Scene difference descriptions

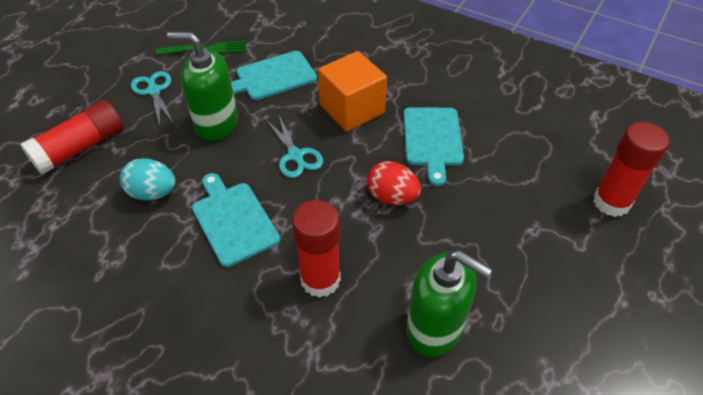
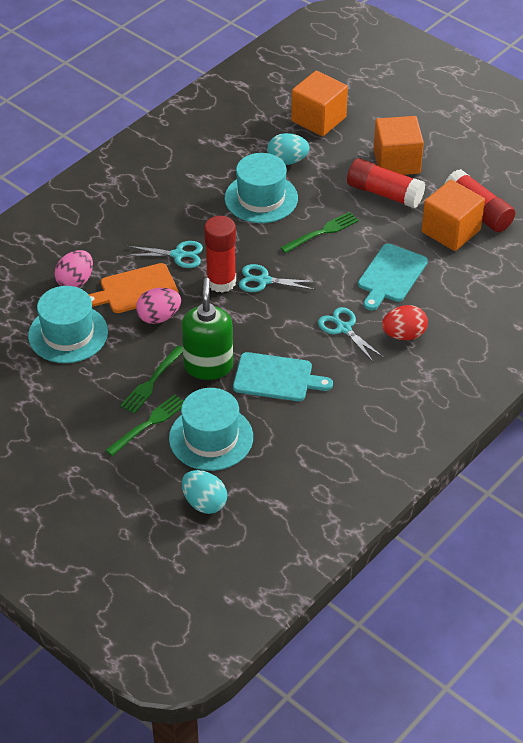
green fork: 1 -> 3
green soap dispenser: 2 -> 1
orange cube: 1 -> 3
orange cutting board: 0 -> 1
pink egg: 0 -> 2
turquoise cutting board: 3 -> 2
turquoise egg: 1 -> 2
turquoise hat: 0 -> 3
turquoise scissors: 2 -> 3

* _Exercise brief_:
Please count how many lines in the preceding records hold the word "cutting", then give only that number.

* _Result of the exercise_:
2